| Exercise brief |
Transcribe the data as written, minus images.

| Scene images with change listings |
=====

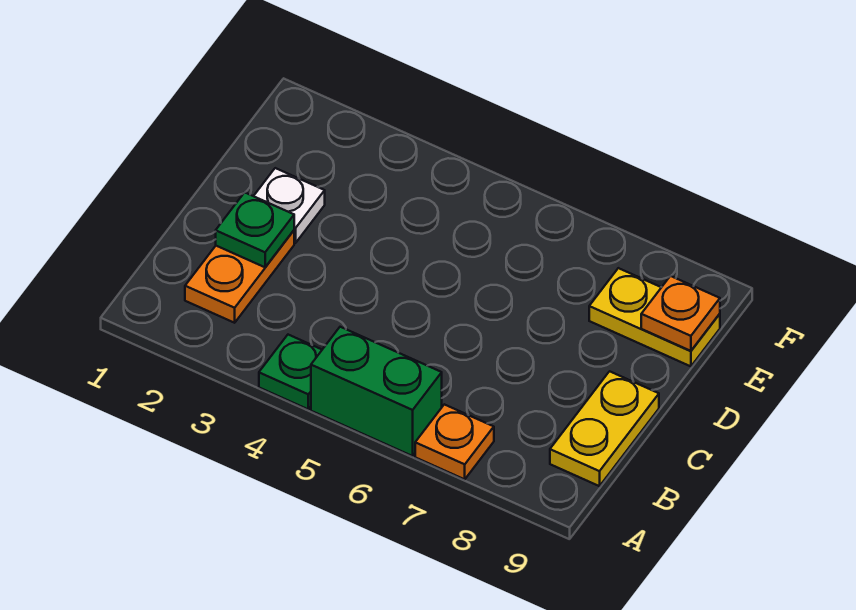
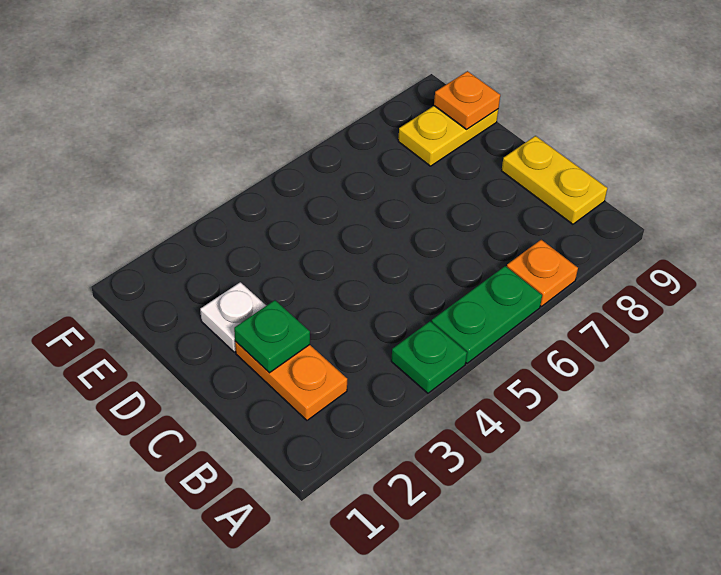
green brick A5:A6 level 1 -> green plate A5:A6 level 1

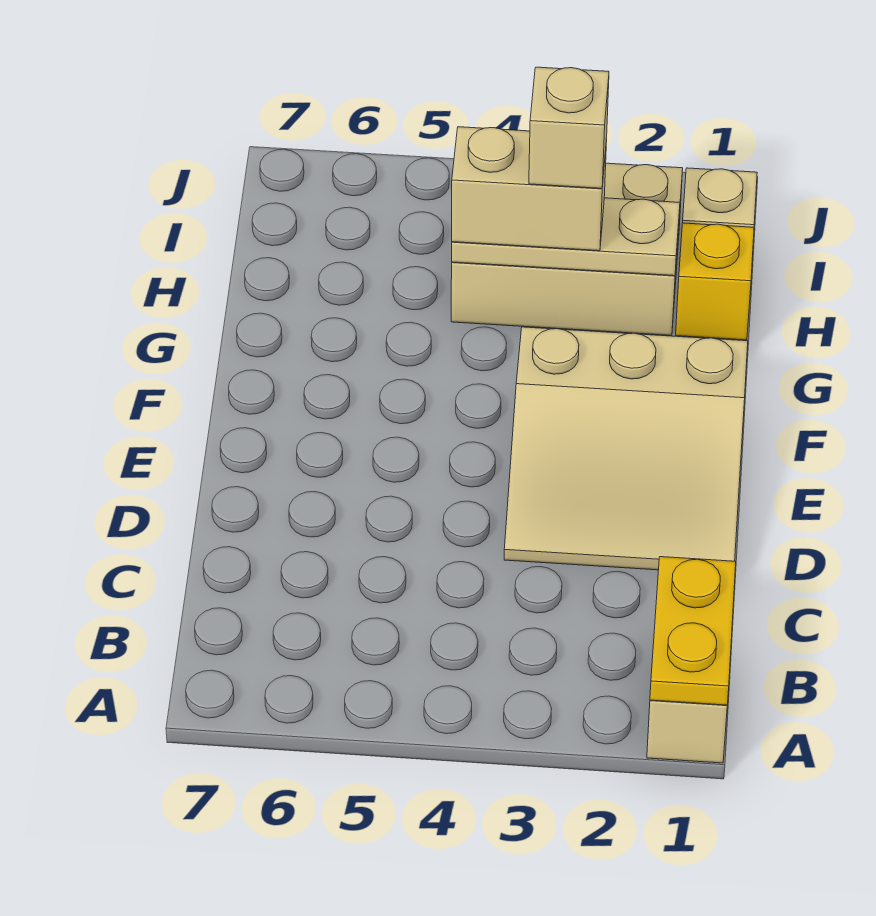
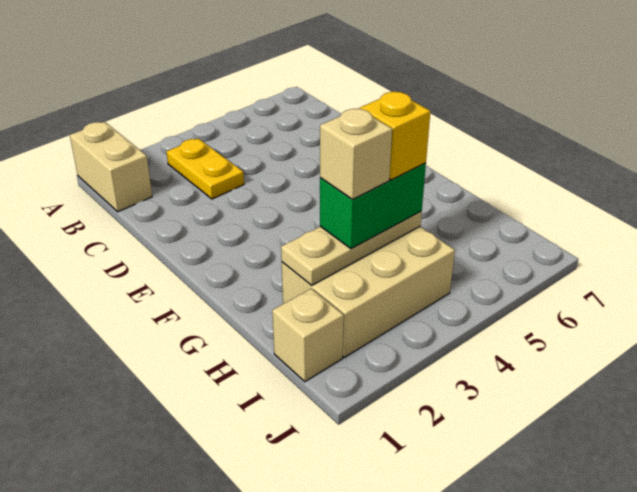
yellow plate A1:B1 level 2 -> yellow plate B3:C3 level 1
tan slope D1:F3 level 1 top F -> none
yellow brick H1 level 1 -> yellow brick H4 level 4
tan brick H3:H4 level 3 -> green brick H3:H4 level 3

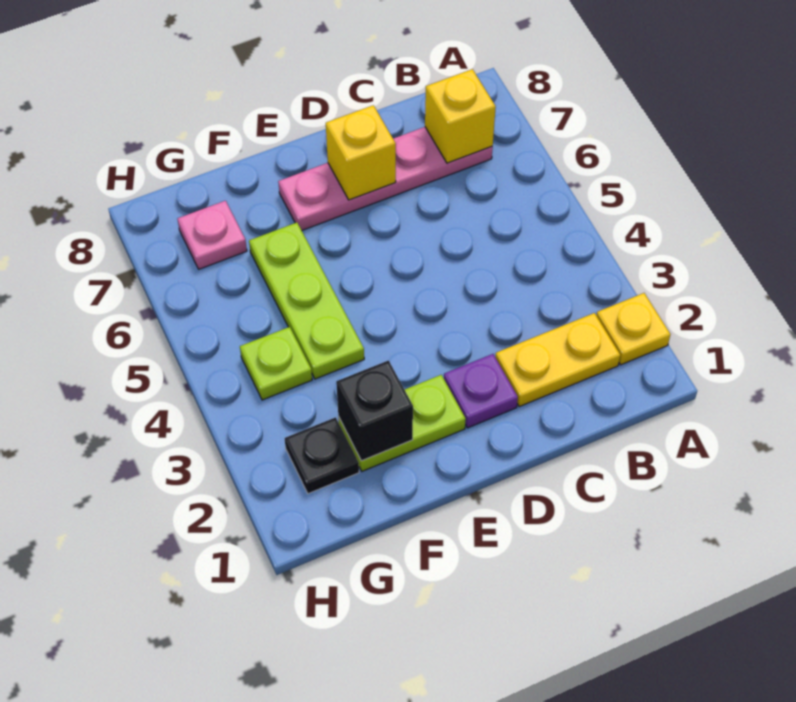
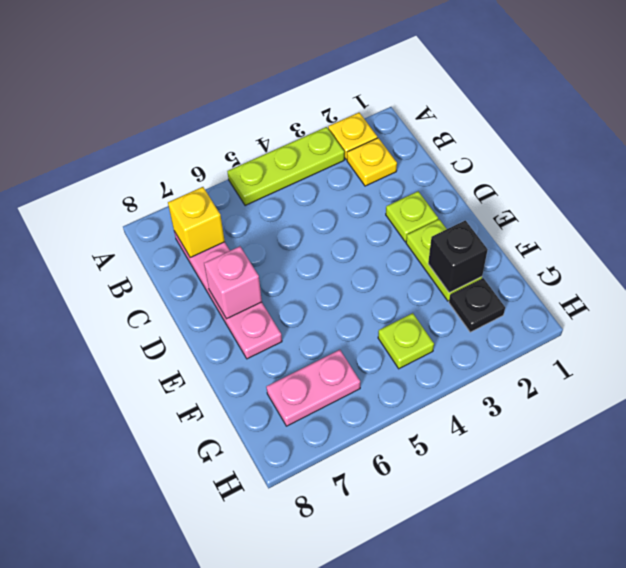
yellow plate B2:C2 level 1 -> yellow plate B2 level 1
purple plate D2 level 1 -> lime plate D2 level 1
yellow brick D7 level 2 -> pink brick D7 level 2
lime plate F4:F6 level 1 -> lime plate A3:A5 level 1
pink plate G7 level 1 -> pink plate G6:G7 level 1

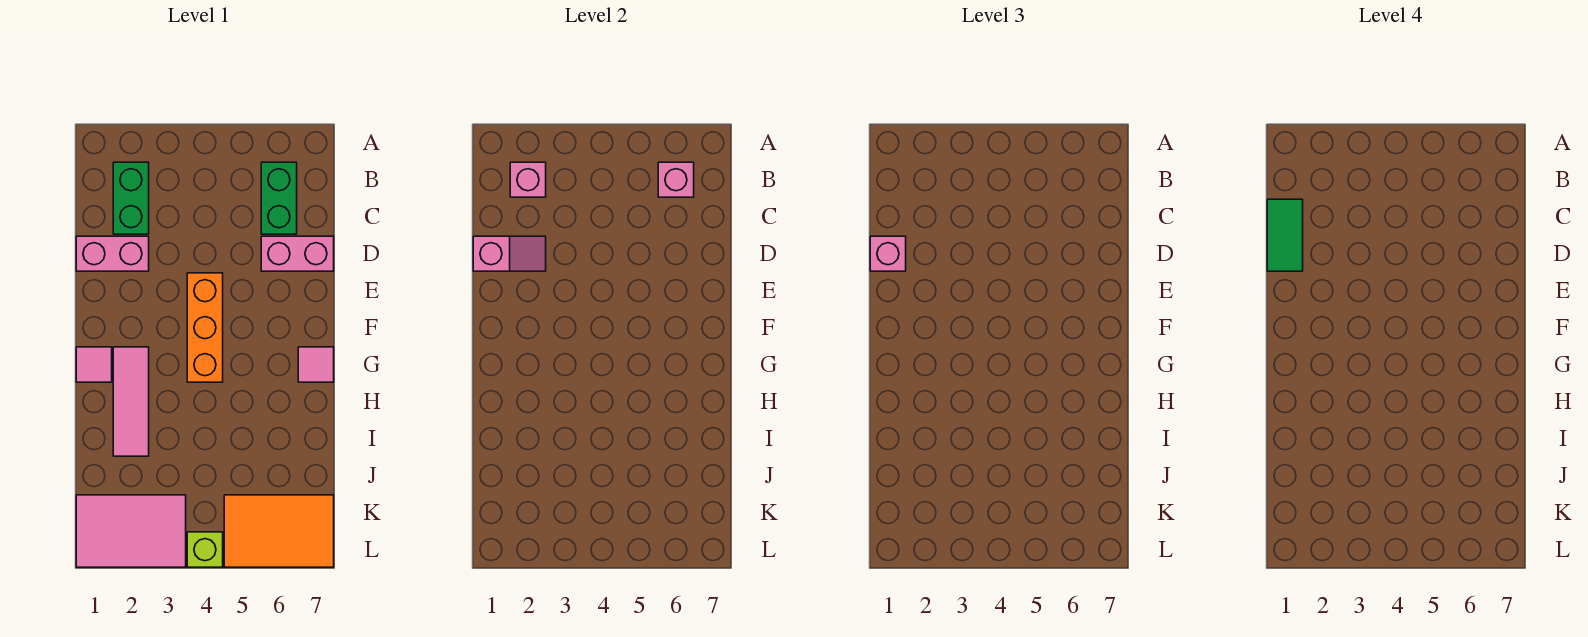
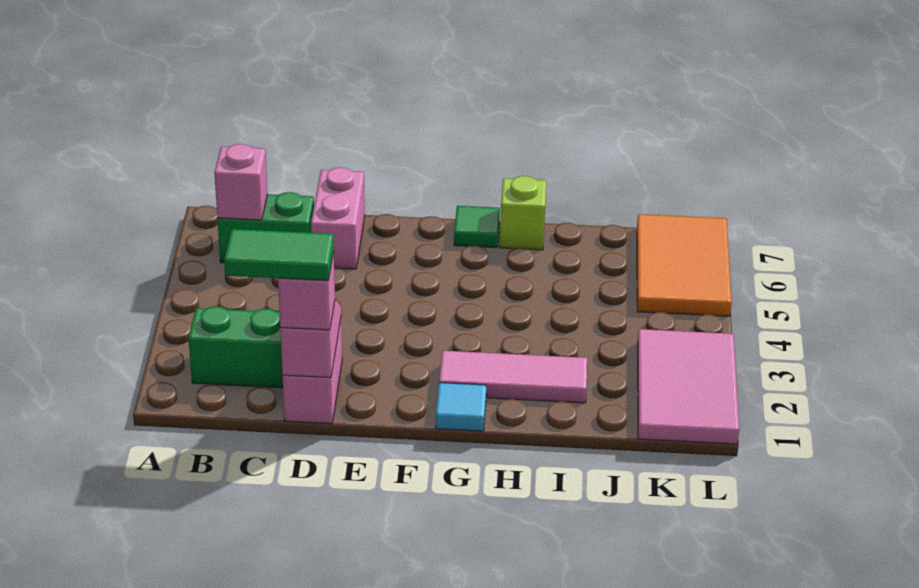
pink brick B2 level 2 -> none
orange brick E4:G4 level 1 -> none
pink tile G1 level 1 -> cyan tile G1 level 1
pink tile G7 level 1 -> green tile G7 level 1
lime brick L4 level 1 -> lime brick H7 level 1

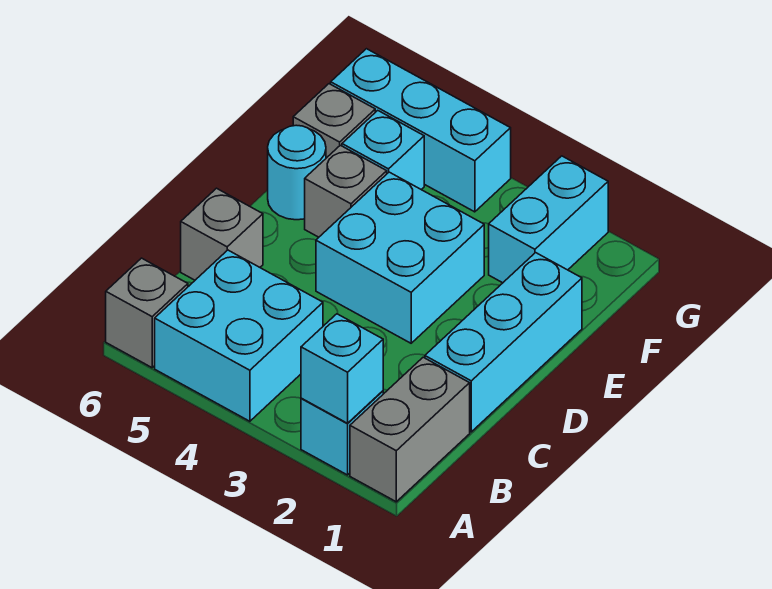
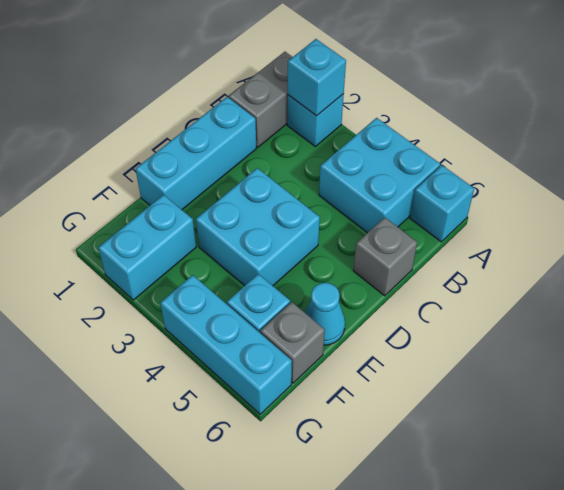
grey brick A6 level 1 -> cyan brick A6 level 1
grey brick E5 level 1 -> none
cyan round brick E6 level 1 -> cyan cone E6 level 1

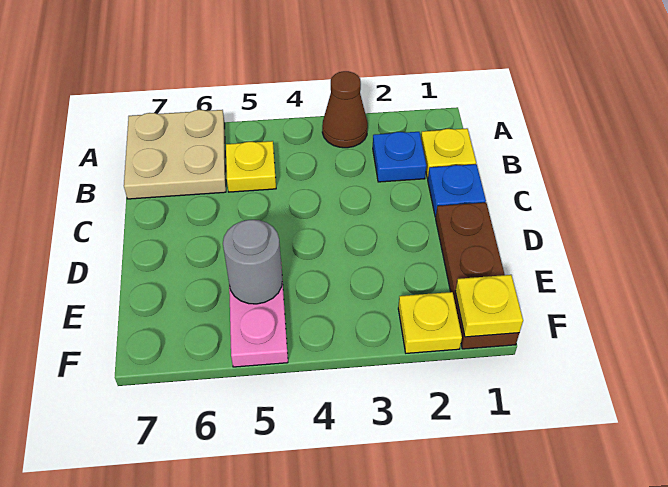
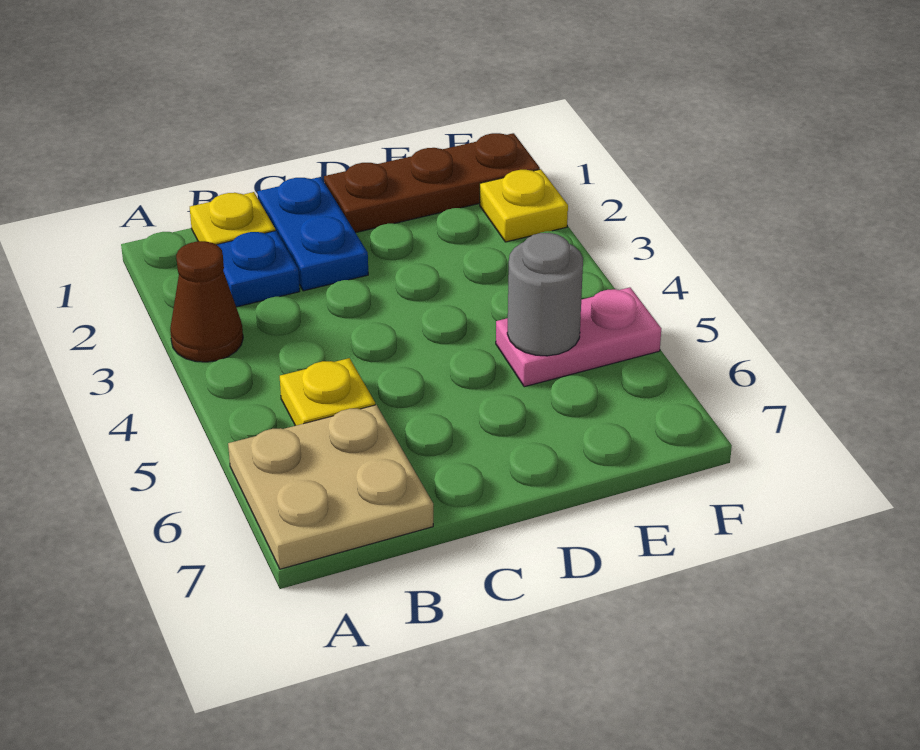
blue plate C1 level 1 -> blue plate C1:C2 level 1
yellow plate F1 level 2 -> none

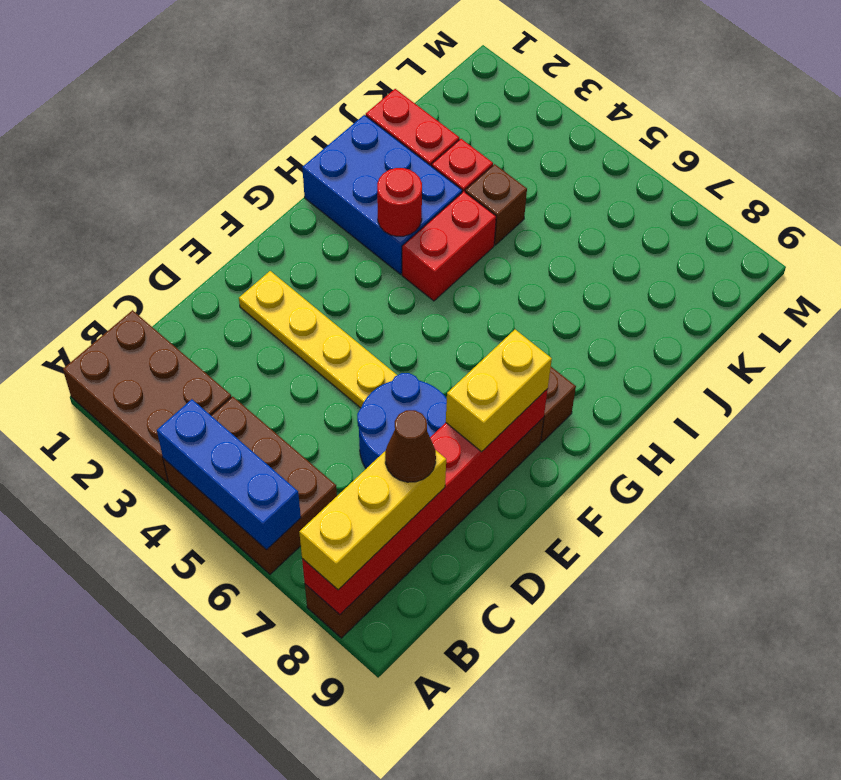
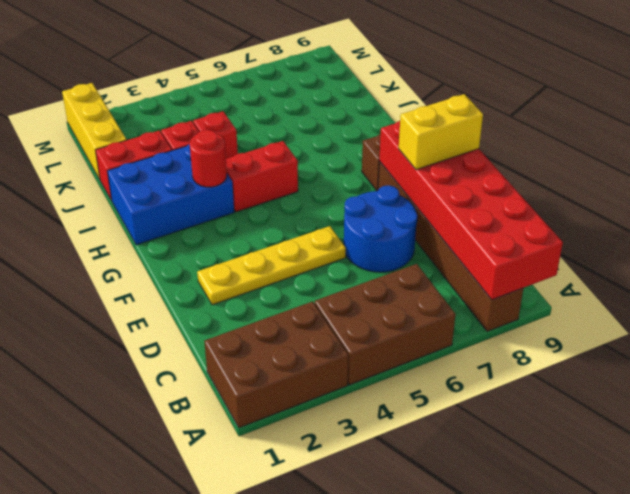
blue brick A4:A6 level 2 -> none
red brick A8:F8 level 2 -> red brick A8:F9 level 2
yellow brick A8:C8 level 3 -> yellow brick K1:M1 level 1
brown cone C8 level 4 -> none
yellow brick E8:F8 level 3 -> yellow brick E8:E9 level 3
red brick H4:I4 level 1 -> red brick H4:H5 level 1
brown brick J4 level 1 -> red brick J4 level 1

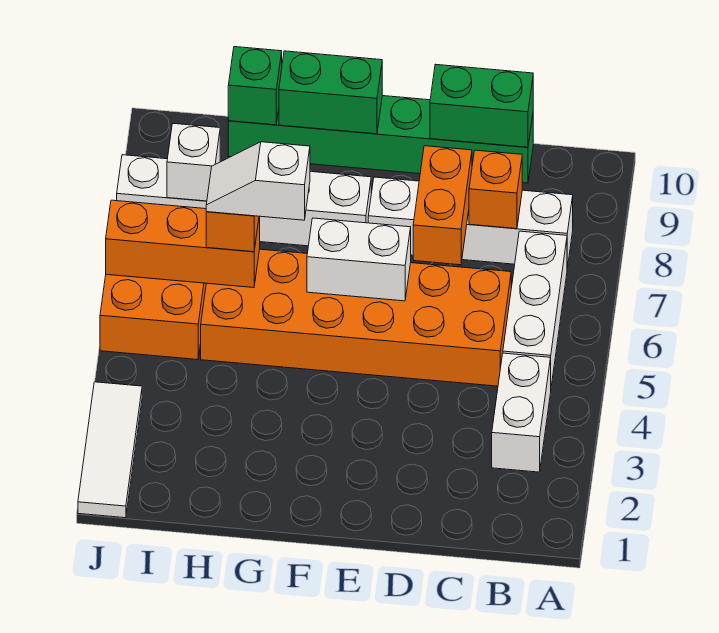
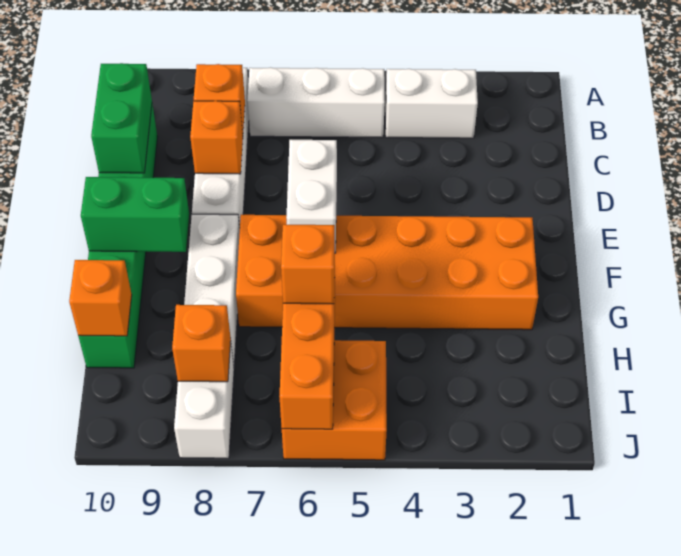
orange brick C5:H6 level 1 -> orange brick F2:G7 level 1
orange brick D7:D8 level 2 -> orange brick D8 level 2
green brick F10:G10 level 2 -> green brick F9:F10 level 2
white slope G6:H6 level 4 top G -> none
green brick H10 level 2 -> orange brick H10 level 2
white brick I8 level 2 -> orange brick I8 level 2
white tile J1:J3 level 1 -> none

=====

| Response to this exercise |
green brick A5:A6 level 1 -> green plate A5:A6 level 1

yellow plate A1:B1 level 2 -> yellow plate B3:C3 level 1
tan slope D1:F3 level 1 top F -> none
yellow brick H1 level 1 -> yellow brick H4 level 4
tan brick H3:H4 level 3 -> green brick H3:H4 level 3

yellow plate B2:C2 level 1 -> yellow plate B2 level 1
purple plate D2 level 1 -> lime plate D2 level 1
yellow brick D7 level 2 -> pink brick D7 level 2
lime plate F4:F6 level 1 -> lime plate A3:A5 level 1
pink plate G7 level 1 -> pink plate G6:G7 level 1

pink brick B2 level 2 -> none
orange brick E4:G4 level 1 -> none
pink tile G1 level 1 -> cyan tile G1 level 1
pink tile G7 level 1 -> green tile G7 level 1
lime brick L4 level 1 -> lime brick H7 level 1

grey brick A6 level 1 -> cyan brick A6 level 1
grey brick E5 level 1 -> none
cyan round brick E6 level 1 -> cyan cone E6 level 1

blue plate C1 level 1 -> blue plate C1:C2 level 1
yellow plate F1 level 2 -> none

blue brick A4:A6 level 2 -> none
red brick A8:F8 level 2 -> red brick A8:F9 level 2
yellow brick A8:C8 level 3 -> yellow brick K1:M1 level 1
brown cone C8 level 4 -> none
yellow brick E8:F8 level 3 -> yellow brick E8:E9 level 3
red brick H4:I4 level 1 -> red brick H4:H5 level 1
brown brick J4 level 1 -> red brick J4 level 1

orange brick C5:H6 level 1 -> orange brick F2:G7 level 1
orange brick D7:D8 level 2 -> orange brick D8 level 2
green brick F10:G10 level 2 -> green brick F9:F10 level 2
white slope G6:H6 level 4 top G -> none
green brick H10 level 2 -> orange brick H10 level 2
white brick I8 level 2 -> orange brick I8 level 2
white tile J1:J3 level 1 -> none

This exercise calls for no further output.